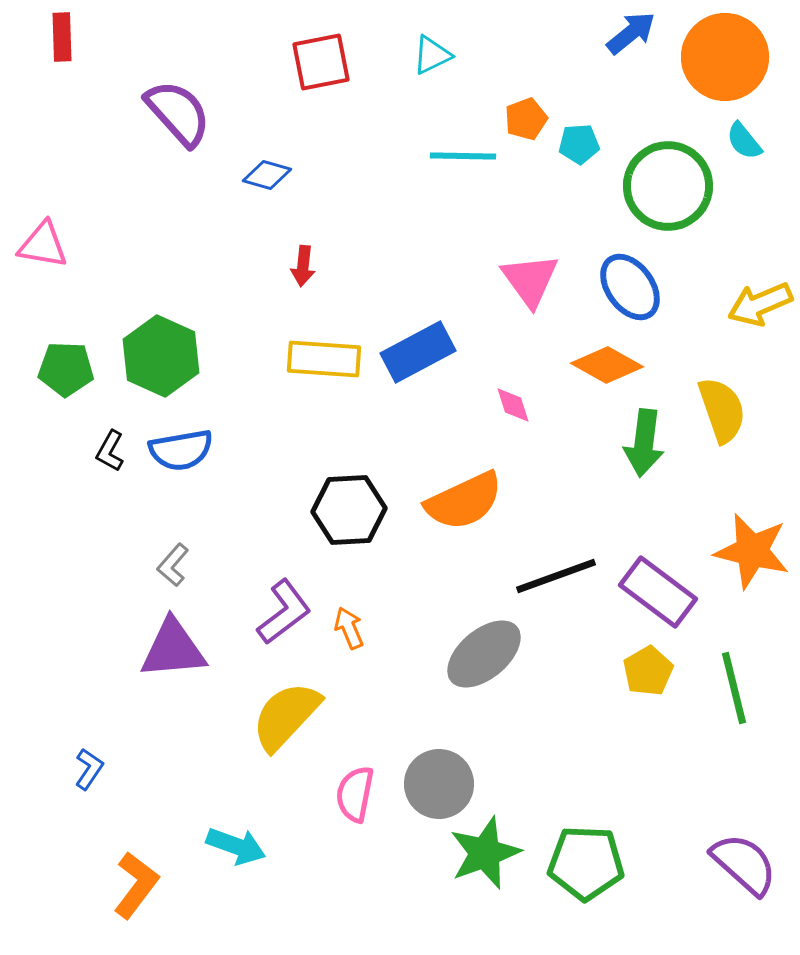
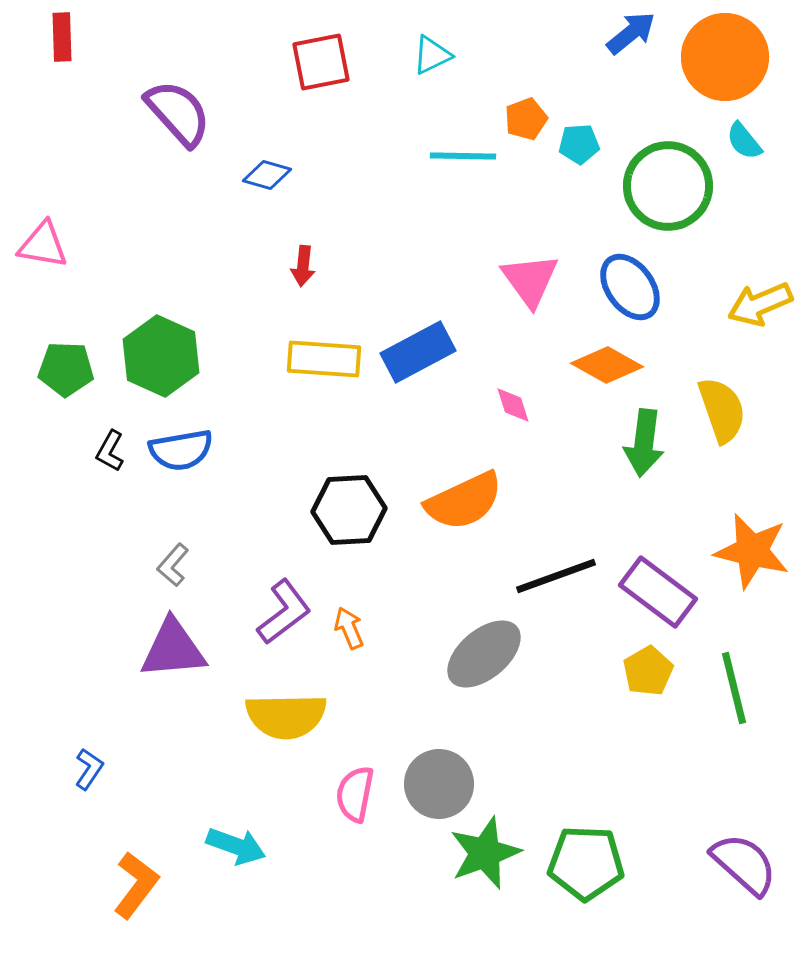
yellow semicircle at (286, 716): rotated 134 degrees counterclockwise
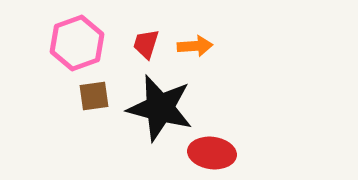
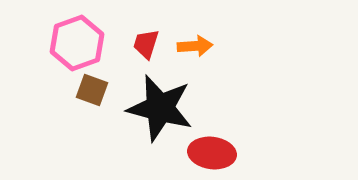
brown square: moved 2 px left, 6 px up; rotated 28 degrees clockwise
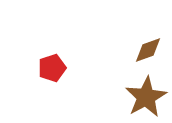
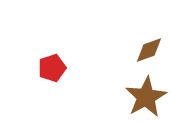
brown diamond: moved 1 px right
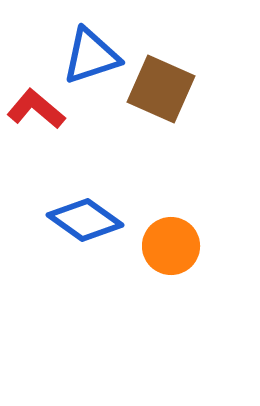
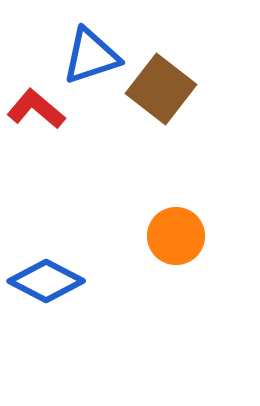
brown square: rotated 14 degrees clockwise
blue diamond: moved 39 px left, 61 px down; rotated 8 degrees counterclockwise
orange circle: moved 5 px right, 10 px up
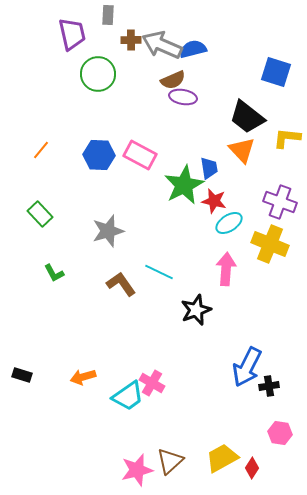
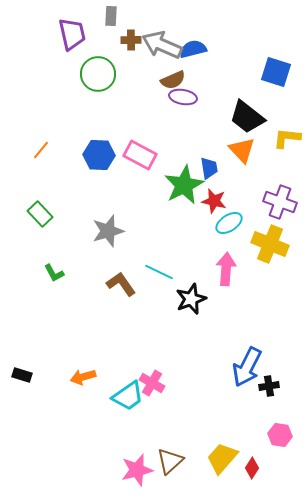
gray rectangle: moved 3 px right, 1 px down
black star: moved 5 px left, 11 px up
pink hexagon: moved 2 px down
yellow trapezoid: rotated 20 degrees counterclockwise
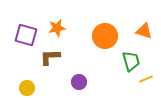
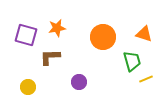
orange triangle: moved 3 px down
orange circle: moved 2 px left, 1 px down
green trapezoid: moved 1 px right
yellow circle: moved 1 px right, 1 px up
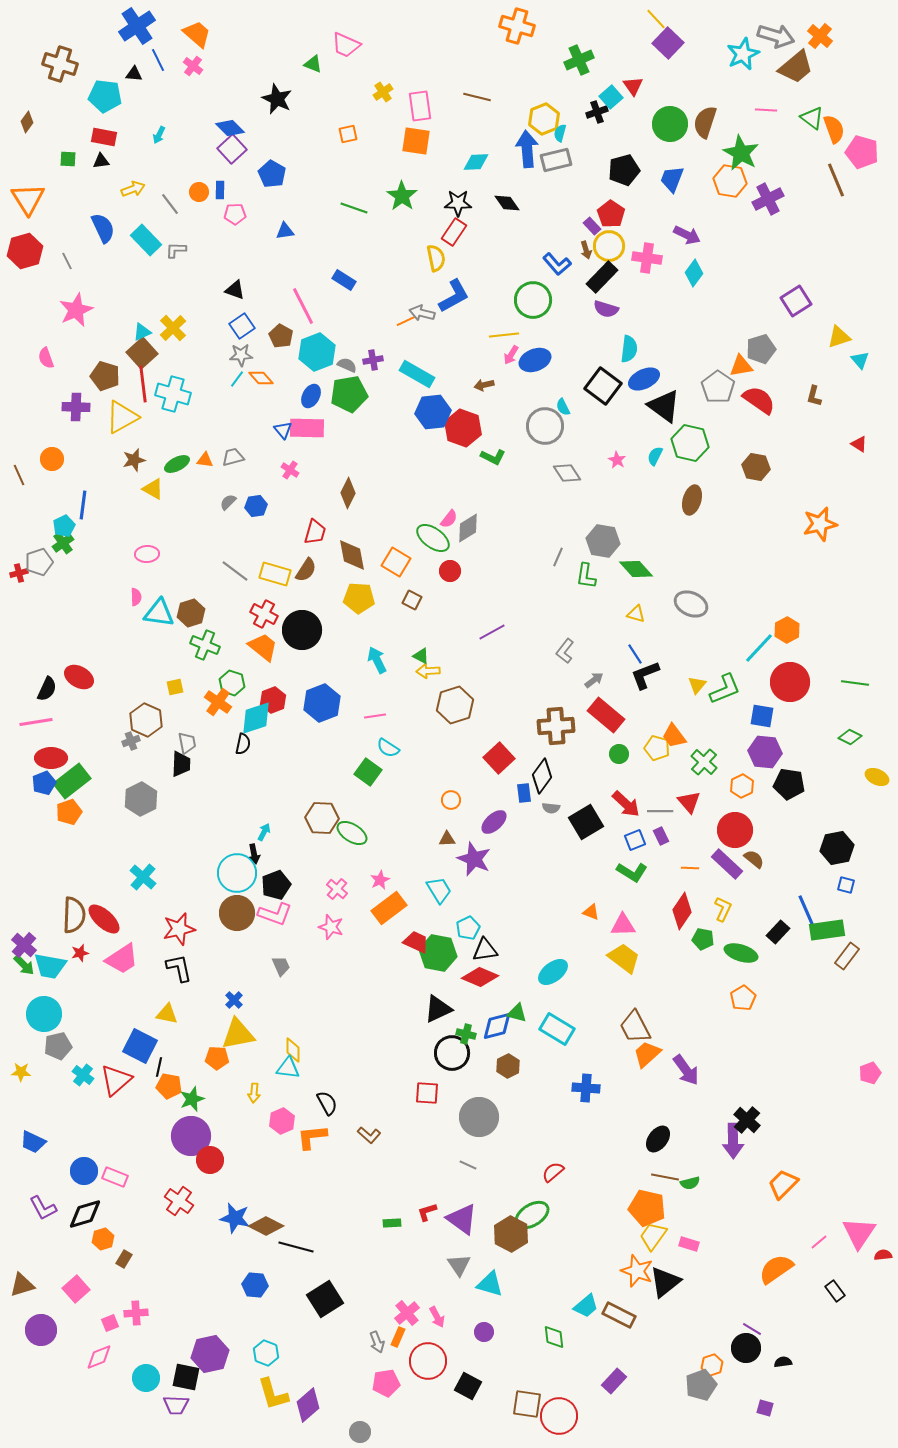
■ ■ ■ ■ ■ ■ ■
◆ What you are asked to do:
Give back the material word for word and drop the pictures it holds.

◆ Exercise result:
yellow semicircle at (286, 716): rotated 134 degrees counterclockwise
brown square: moved 2 px left, 6 px up; rotated 28 degrees clockwise
brown diamond: moved 1 px right
brown square: rotated 14 degrees clockwise
blue diamond: moved 39 px left, 61 px down; rotated 8 degrees counterclockwise
orange circle: moved 5 px right, 10 px up
gray rectangle: moved 3 px right, 1 px down
black star: moved 5 px left, 11 px up
pink hexagon: moved 2 px down
yellow trapezoid: rotated 20 degrees counterclockwise
orange triangle: moved 3 px down
orange circle: moved 2 px left, 1 px down
green trapezoid: moved 1 px right
yellow circle: moved 1 px right, 1 px up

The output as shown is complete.